### WORK INSTRUCTIONS
Your task is to return all of the records exactly, minus any images.

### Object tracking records
----

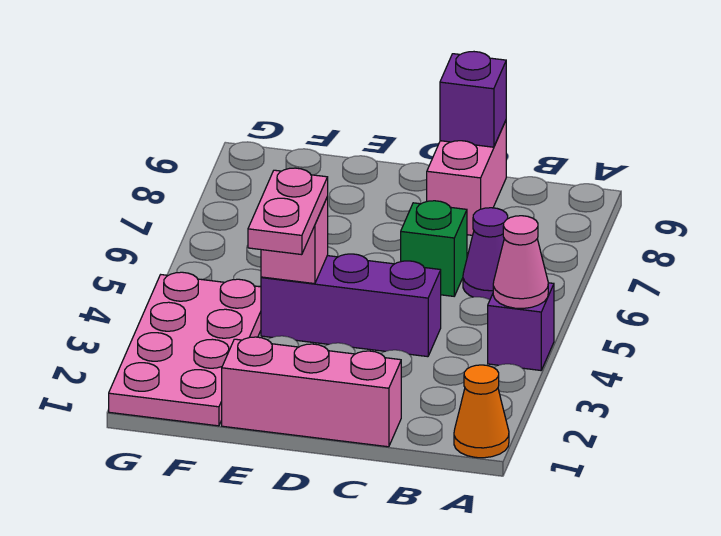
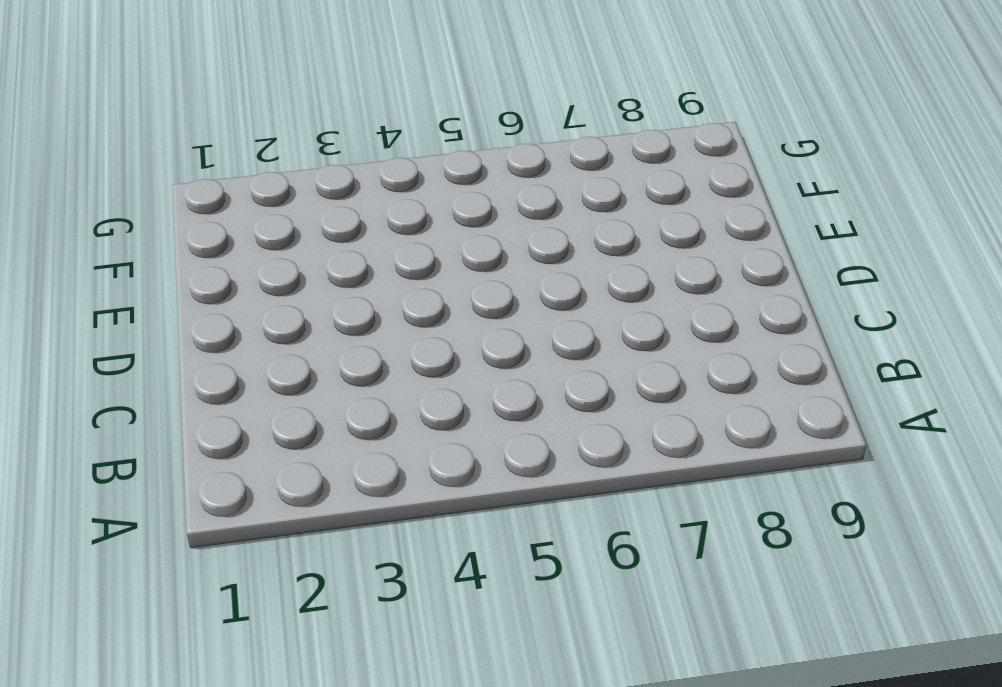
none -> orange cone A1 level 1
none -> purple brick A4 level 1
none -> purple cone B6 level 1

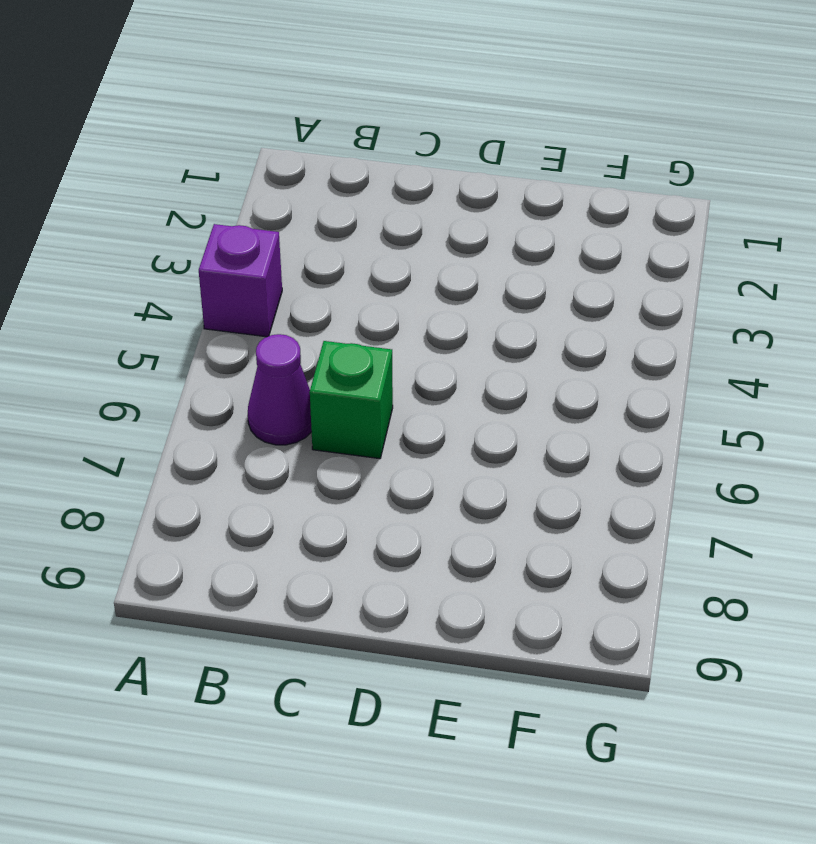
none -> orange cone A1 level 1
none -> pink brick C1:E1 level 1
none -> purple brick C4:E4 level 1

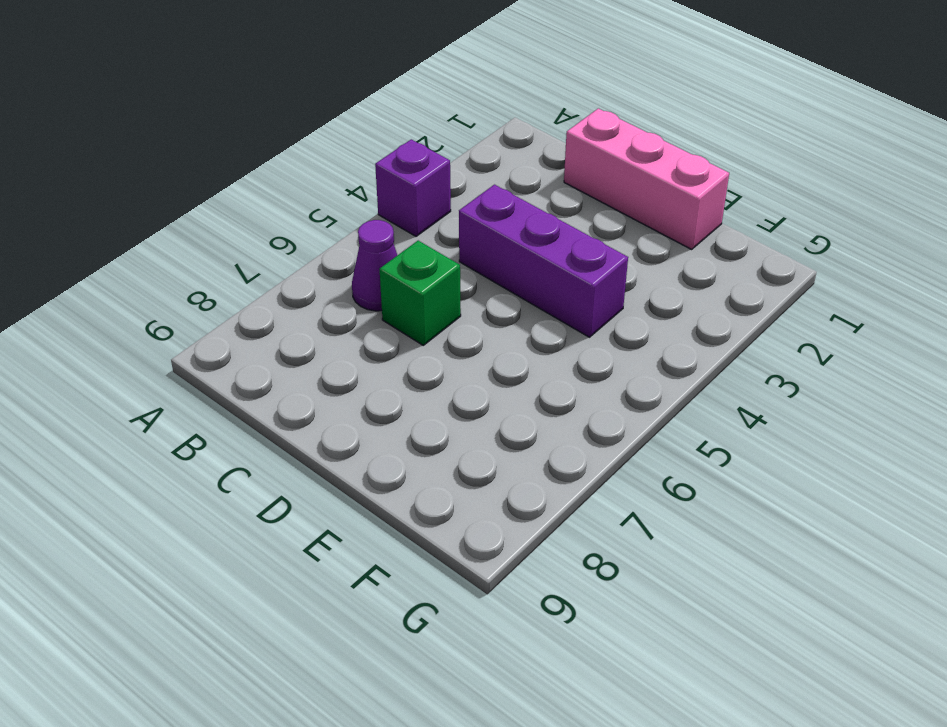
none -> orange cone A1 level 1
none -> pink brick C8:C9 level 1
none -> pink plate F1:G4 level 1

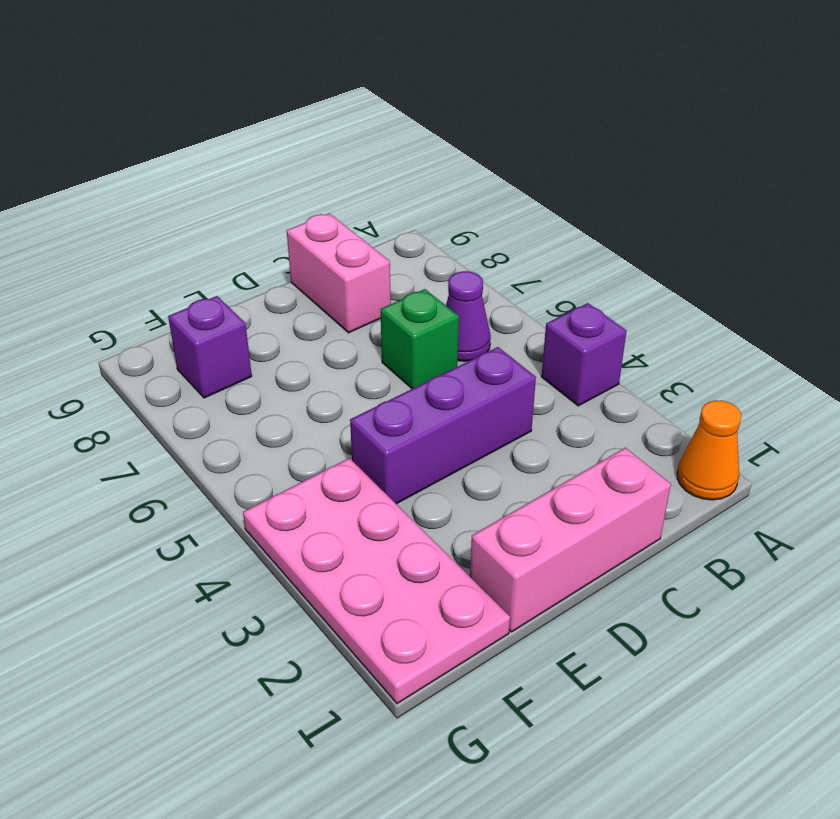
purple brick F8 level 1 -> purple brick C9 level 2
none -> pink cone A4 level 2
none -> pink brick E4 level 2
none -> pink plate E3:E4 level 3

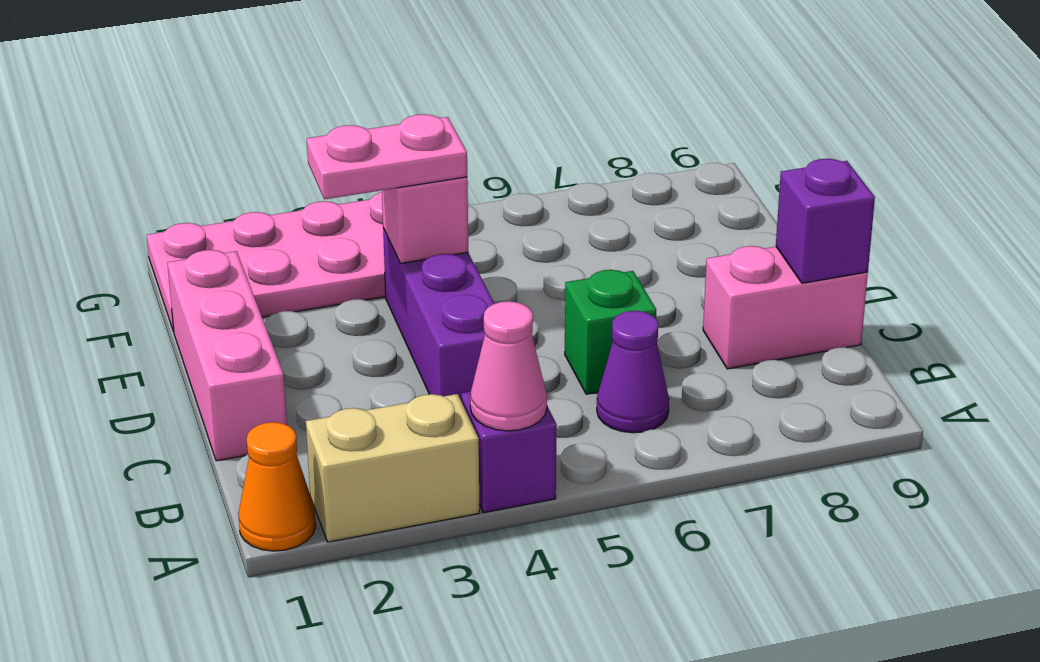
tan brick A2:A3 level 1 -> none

----

### SOLUTION TO THIS PROBLEM
none -> orange cone A1 level 1
none -> purple brick A4 level 1
none -> purple cone B6 level 1

none -> orange cone A1 level 1
none -> pink brick C1:E1 level 1
none -> purple brick C4:E4 level 1

none -> orange cone A1 level 1
none -> pink brick C8:C9 level 1
none -> pink plate F1:G4 level 1

purple brick F8 level 1 -> purple brick C9 level 2
none -> pink cone A4 level 2
none -> pink brick E4 level 2
none -> pink plate E3:E4 level 3

tan brick A2:A3 level 1 -> none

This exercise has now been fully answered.